EXERCISE AIM
Please retype, character for character, the portion of the entries below that runs from the line containing "camera: 120 degrees left, 5 degrees up" to the last line.
= = = = = = =
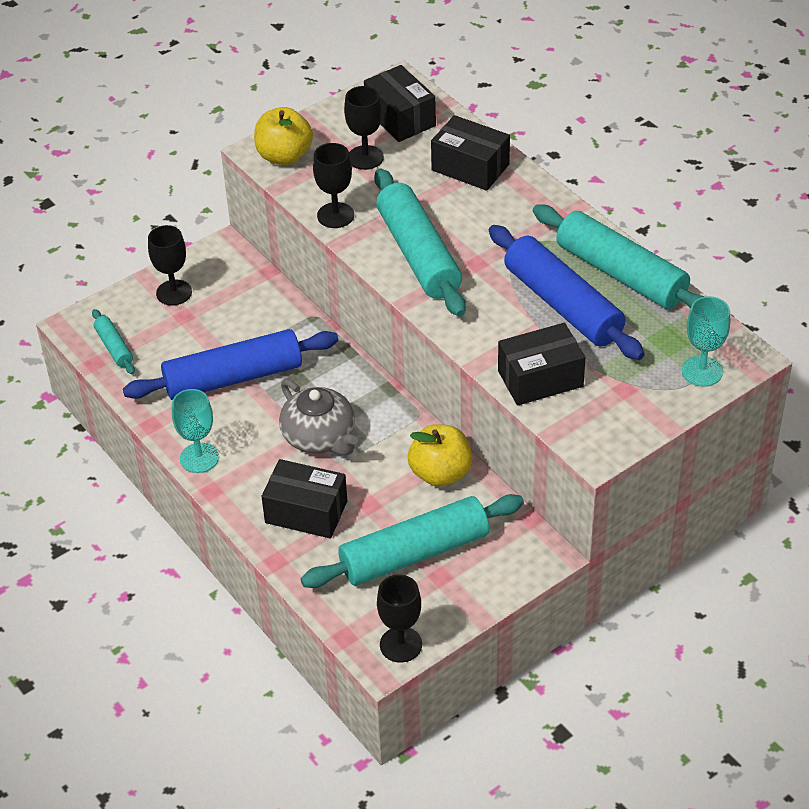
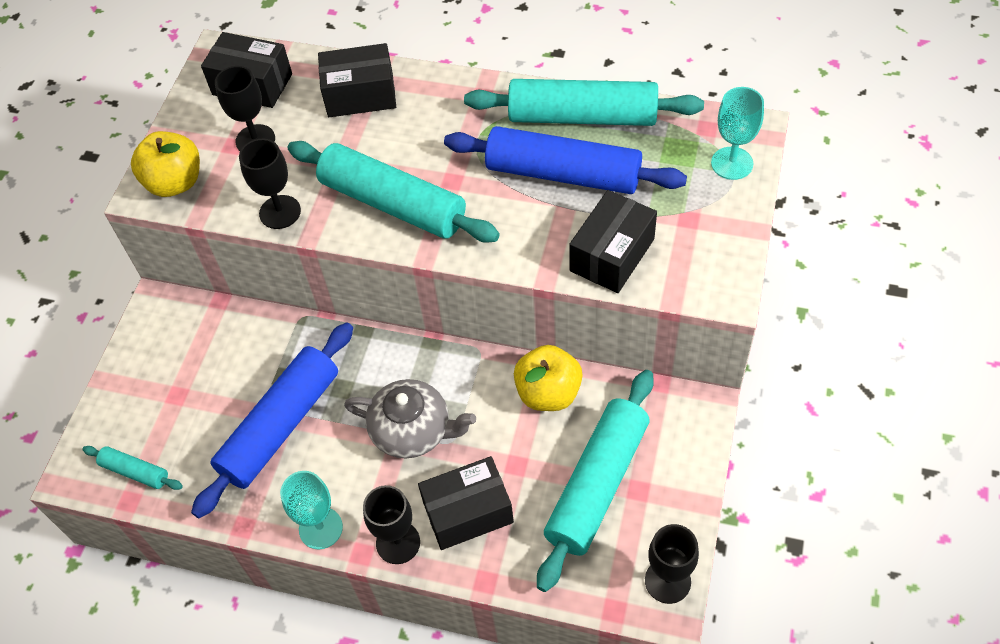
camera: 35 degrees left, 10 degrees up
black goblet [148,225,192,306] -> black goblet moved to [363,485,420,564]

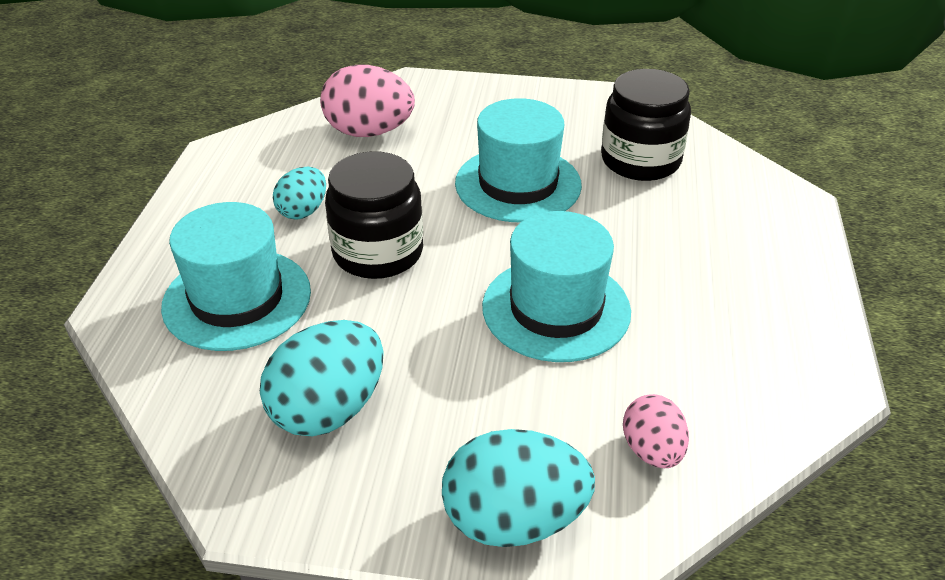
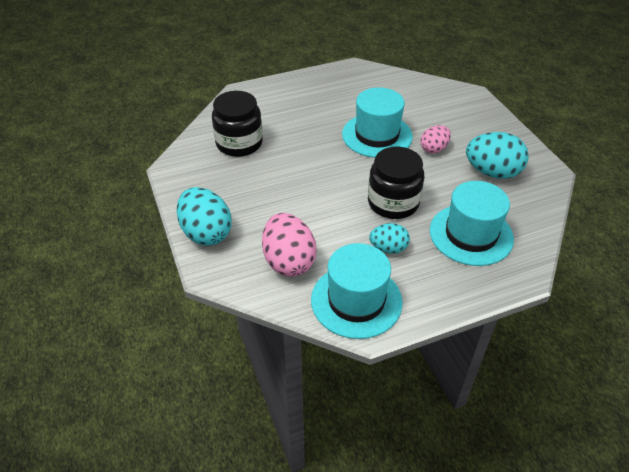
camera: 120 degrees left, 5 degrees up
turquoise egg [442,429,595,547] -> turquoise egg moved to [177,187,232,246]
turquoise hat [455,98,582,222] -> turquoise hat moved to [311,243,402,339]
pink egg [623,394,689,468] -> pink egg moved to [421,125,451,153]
= = = = = = =
ANSWER BOX
camera: 120 degrees left, 5 degrees up
turquoise egg [442,429,595,547] -> turquoise egg moved to [177,187,232,246]
turquoise hat [455,98,582,222] -> turquoise hat moved to [311,243,402,339]
pink egg [623,394,689,468] -> pink egg moved to [421,125,451,153]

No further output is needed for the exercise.